- **Assigned task**
Look below for the line that has "none -> grey brick F7:H8 level 1". Set down the lines from there through the line that has "white brick I1", exactly as written.

- **Listed entries**
########

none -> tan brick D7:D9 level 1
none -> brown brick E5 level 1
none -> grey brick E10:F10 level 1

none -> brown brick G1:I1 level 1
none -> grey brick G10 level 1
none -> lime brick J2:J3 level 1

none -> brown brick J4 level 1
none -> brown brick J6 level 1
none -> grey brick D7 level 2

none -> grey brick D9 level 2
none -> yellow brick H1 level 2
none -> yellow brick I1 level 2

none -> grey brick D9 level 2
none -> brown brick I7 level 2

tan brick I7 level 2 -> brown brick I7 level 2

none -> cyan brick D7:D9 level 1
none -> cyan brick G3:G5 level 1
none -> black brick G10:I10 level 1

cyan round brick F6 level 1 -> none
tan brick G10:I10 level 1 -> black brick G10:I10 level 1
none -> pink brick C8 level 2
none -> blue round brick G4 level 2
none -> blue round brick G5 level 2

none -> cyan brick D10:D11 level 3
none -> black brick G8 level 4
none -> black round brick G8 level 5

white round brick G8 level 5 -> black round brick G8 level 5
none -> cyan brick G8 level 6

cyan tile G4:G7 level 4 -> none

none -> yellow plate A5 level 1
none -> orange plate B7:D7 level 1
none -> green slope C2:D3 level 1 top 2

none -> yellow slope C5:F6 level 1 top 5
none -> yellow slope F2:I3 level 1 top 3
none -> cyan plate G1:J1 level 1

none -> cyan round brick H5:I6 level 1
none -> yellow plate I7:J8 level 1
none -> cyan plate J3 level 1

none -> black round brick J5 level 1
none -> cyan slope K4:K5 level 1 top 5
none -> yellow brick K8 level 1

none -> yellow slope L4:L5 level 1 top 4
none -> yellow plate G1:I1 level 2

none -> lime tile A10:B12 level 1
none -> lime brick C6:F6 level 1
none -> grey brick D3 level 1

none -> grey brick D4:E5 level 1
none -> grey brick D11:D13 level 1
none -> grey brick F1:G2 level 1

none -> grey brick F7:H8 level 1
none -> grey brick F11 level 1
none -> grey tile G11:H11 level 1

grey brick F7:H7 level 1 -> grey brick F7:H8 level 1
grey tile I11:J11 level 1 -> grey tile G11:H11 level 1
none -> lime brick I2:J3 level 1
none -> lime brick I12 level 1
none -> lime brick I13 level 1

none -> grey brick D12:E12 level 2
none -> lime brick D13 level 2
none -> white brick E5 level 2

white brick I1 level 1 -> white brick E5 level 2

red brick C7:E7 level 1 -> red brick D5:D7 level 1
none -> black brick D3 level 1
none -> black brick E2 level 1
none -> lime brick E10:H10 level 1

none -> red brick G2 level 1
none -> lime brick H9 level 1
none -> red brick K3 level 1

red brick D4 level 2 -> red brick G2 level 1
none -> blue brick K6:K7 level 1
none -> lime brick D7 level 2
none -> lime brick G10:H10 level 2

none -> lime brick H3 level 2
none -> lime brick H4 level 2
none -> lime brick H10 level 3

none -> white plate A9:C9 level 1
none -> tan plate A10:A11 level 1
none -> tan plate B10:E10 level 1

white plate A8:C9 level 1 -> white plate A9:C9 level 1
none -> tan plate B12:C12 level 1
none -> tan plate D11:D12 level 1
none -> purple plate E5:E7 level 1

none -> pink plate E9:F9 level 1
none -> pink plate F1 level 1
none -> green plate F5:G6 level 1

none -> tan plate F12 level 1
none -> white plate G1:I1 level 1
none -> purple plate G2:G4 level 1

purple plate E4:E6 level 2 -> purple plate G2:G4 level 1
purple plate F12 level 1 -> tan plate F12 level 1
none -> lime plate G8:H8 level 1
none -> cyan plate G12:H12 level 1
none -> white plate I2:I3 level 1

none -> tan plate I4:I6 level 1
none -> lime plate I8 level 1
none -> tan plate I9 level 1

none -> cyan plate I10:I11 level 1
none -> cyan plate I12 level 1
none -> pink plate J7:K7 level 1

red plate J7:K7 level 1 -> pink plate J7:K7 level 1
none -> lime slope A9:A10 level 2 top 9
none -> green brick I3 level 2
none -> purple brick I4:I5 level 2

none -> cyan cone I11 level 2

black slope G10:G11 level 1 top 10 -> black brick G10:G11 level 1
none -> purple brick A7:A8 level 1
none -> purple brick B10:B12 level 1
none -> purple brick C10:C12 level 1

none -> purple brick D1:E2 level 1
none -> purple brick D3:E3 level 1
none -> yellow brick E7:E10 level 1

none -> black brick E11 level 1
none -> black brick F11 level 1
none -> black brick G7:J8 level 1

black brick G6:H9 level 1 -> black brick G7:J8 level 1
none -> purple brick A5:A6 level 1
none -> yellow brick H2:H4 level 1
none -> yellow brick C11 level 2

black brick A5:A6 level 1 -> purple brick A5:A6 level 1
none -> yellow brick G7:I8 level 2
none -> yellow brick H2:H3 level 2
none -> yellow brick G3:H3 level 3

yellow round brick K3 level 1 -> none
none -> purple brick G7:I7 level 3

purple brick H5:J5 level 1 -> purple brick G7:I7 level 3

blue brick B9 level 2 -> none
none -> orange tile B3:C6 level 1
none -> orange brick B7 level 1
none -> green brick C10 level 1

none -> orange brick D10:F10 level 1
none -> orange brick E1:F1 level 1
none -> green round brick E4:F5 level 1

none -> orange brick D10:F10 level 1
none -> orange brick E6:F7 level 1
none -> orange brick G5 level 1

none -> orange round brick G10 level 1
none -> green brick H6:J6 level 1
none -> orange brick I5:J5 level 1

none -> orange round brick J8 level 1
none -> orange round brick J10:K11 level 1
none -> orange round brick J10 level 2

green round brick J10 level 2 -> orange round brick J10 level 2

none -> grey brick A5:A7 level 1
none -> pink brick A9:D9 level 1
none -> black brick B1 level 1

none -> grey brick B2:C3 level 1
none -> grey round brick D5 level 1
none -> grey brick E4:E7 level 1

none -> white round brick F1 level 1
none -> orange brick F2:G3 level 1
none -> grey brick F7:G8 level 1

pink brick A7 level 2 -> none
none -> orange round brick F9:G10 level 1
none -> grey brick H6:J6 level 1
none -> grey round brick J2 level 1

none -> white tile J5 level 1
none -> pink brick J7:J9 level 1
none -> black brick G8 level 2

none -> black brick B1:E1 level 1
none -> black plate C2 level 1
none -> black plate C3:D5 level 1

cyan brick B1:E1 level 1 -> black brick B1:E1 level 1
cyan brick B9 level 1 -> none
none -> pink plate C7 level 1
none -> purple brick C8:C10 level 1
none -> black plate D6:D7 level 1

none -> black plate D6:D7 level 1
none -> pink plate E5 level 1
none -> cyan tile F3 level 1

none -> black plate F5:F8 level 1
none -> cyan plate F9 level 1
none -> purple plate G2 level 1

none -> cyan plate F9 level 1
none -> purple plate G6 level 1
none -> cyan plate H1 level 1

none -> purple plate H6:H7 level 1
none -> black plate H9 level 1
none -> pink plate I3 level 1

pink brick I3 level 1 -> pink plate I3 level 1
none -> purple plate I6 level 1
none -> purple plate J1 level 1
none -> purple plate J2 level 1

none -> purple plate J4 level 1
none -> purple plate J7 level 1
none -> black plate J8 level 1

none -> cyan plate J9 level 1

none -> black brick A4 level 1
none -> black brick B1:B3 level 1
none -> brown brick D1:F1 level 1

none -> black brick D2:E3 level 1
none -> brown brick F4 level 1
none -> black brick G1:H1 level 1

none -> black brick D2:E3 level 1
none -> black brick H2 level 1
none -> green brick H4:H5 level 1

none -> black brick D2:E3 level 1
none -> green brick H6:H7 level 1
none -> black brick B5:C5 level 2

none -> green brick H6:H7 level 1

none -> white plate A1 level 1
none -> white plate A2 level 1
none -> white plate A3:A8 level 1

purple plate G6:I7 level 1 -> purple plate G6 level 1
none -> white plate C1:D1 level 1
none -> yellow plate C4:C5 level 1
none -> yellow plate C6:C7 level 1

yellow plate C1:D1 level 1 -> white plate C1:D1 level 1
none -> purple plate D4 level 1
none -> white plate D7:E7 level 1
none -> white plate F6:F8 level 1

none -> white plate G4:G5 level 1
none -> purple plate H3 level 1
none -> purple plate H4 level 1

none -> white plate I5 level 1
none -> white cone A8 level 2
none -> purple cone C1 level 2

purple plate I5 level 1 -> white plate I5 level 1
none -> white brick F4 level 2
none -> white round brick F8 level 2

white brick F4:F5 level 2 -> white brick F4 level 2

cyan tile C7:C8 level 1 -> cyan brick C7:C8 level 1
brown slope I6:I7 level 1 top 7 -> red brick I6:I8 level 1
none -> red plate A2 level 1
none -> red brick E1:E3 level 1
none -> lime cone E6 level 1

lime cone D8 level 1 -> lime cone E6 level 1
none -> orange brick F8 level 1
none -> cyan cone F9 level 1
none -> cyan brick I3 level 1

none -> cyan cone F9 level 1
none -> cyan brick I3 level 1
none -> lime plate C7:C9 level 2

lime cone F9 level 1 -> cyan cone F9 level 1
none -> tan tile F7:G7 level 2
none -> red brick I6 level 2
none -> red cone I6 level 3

########

- **Output for this task**
none -> grey brick F7:H8 level 1
none -> grey brick F11 level 1
none -> grey tile G11:H11 level 1

grey brick F7:H7 level 1 -> grey brick F7:H8 level 1
grey tile I11:J11 level 1 -> grey tile G11:H11 level 1
none -> lime brick I2:J3 level 1
none -> lime brick I12 level 1
none -> lime brick I13 level 1

none -> grey brick D12:E12 level 2
none -> lime brick D13 level 2
none -> white brick E5 level 2

white brick I1 level 1 -> white brick E5 level 2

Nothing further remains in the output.